▶ **Stated problem**
Could you rewrite the rows from the line with "squawked [230, 495]" up to and including the line with "meager [240, 1961]", keeping each word and scaling every coordinate in the answers by 0.6, with results rounded to whole numbers and halves rounded up?

(A block of data)
---

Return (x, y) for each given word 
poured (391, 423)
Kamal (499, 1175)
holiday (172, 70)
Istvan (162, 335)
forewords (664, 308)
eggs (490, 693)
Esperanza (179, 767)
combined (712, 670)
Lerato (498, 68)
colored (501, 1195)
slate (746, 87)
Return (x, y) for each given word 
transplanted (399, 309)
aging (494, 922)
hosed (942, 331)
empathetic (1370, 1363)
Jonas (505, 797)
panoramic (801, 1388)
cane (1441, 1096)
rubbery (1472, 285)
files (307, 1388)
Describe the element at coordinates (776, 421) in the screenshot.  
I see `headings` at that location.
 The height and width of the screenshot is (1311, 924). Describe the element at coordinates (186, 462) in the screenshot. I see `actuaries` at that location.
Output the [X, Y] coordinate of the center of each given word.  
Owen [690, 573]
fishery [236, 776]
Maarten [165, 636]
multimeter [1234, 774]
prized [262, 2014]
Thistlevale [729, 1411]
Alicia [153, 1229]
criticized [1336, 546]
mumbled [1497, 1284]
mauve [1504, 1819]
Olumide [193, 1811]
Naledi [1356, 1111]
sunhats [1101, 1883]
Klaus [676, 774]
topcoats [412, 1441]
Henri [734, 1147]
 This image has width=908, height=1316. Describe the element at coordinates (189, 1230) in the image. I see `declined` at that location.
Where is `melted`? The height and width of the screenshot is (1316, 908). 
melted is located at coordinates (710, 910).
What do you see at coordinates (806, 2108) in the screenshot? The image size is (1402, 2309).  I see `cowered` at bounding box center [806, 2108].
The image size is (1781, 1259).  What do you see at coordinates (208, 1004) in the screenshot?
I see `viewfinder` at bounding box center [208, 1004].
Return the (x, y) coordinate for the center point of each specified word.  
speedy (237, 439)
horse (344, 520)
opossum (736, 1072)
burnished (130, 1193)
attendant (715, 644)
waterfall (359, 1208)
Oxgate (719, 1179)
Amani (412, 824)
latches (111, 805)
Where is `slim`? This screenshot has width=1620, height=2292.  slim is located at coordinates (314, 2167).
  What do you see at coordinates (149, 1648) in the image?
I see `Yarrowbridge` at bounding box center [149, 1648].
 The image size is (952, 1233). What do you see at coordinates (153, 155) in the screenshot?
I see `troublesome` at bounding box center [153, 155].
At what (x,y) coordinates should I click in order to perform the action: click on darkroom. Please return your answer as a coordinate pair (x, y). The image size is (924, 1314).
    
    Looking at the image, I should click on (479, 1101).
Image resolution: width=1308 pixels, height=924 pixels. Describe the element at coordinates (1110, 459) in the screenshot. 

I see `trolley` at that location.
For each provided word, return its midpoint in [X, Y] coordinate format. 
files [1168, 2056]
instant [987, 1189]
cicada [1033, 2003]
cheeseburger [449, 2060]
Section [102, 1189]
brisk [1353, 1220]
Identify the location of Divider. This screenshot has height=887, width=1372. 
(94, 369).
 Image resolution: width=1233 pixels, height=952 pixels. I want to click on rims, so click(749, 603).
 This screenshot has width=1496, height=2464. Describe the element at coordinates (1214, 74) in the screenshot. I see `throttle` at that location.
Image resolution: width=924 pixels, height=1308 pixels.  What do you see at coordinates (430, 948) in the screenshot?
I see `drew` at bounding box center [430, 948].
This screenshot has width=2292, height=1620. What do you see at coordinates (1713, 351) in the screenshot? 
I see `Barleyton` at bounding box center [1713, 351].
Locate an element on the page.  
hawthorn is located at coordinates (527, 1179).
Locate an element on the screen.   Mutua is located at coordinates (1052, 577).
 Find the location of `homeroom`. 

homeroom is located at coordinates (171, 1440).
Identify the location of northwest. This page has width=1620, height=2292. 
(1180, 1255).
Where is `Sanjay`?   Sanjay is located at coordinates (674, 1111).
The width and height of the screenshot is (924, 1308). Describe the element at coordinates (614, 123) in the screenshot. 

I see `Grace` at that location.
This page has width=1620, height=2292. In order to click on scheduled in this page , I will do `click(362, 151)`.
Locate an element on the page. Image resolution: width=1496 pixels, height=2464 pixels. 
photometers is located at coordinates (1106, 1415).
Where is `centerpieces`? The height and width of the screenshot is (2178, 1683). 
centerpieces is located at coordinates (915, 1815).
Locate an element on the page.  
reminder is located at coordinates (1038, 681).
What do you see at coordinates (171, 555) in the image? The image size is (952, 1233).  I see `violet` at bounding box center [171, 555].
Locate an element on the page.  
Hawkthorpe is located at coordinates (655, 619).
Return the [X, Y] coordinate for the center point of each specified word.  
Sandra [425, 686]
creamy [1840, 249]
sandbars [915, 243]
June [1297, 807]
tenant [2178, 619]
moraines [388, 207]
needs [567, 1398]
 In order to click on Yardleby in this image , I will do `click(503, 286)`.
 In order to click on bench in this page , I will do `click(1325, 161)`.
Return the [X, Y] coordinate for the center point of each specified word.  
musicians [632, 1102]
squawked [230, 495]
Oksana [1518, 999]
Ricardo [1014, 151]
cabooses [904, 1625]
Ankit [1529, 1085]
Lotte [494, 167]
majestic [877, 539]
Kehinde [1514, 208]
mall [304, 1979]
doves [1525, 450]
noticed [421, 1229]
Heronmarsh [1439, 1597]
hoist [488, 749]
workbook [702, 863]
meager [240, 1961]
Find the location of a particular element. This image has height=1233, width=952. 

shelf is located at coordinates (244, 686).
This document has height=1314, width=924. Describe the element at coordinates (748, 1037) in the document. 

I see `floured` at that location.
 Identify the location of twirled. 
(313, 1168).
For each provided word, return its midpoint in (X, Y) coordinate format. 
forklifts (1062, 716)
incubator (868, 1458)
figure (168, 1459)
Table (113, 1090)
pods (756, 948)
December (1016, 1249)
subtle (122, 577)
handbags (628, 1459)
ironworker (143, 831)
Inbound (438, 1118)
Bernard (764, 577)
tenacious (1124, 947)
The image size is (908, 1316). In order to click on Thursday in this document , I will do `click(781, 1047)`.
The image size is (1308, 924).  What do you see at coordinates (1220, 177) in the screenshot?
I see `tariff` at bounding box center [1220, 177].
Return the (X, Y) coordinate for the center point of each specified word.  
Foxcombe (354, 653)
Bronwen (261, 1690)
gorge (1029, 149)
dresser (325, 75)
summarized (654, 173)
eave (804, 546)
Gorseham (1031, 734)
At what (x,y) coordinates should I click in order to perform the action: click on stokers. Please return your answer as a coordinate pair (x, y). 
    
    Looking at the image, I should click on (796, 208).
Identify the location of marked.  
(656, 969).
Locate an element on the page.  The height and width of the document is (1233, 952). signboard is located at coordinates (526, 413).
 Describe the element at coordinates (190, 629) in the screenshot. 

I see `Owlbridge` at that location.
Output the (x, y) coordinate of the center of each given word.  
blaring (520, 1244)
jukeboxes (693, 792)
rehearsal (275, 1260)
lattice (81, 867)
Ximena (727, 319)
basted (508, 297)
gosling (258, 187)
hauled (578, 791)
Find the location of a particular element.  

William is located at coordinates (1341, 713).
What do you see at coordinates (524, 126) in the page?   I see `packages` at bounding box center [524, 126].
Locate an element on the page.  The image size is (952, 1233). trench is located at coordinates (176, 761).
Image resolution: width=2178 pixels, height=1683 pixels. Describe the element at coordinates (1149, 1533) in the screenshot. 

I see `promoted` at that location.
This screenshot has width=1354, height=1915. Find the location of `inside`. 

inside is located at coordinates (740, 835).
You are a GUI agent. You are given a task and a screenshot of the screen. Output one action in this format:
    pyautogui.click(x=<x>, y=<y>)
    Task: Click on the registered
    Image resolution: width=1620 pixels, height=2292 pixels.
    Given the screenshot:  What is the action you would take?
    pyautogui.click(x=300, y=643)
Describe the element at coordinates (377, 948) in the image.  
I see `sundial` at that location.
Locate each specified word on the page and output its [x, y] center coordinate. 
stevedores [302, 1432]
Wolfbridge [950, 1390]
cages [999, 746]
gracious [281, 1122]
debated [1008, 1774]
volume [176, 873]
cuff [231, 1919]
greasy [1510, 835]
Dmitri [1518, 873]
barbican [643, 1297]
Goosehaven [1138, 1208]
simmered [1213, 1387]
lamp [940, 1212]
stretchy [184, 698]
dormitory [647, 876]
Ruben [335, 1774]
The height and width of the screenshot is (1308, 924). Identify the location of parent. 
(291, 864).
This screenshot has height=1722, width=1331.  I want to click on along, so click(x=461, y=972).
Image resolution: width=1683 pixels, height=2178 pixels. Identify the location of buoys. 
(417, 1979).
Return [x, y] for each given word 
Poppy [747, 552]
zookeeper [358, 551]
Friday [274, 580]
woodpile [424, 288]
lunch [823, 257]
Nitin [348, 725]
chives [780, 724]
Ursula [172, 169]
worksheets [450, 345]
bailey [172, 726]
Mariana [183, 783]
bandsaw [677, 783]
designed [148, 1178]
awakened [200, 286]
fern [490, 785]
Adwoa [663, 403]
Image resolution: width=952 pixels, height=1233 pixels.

---

▶ **Result of the task**
squawked [138, 297]
Oksana [911, 599]
Ricardo [608, 91]
cabooses [542, 975]
Ankit [917, 651]
Lotte [296, 100]
majestic [526, 323]
Kehinde [908, 125]
mall [182, 1187]
doves [915, 270]
noticed [253, 737]
Heronmarsh [863, 958]
hoist [293, 449]
workbook [421, 518]
meager [144, 1177]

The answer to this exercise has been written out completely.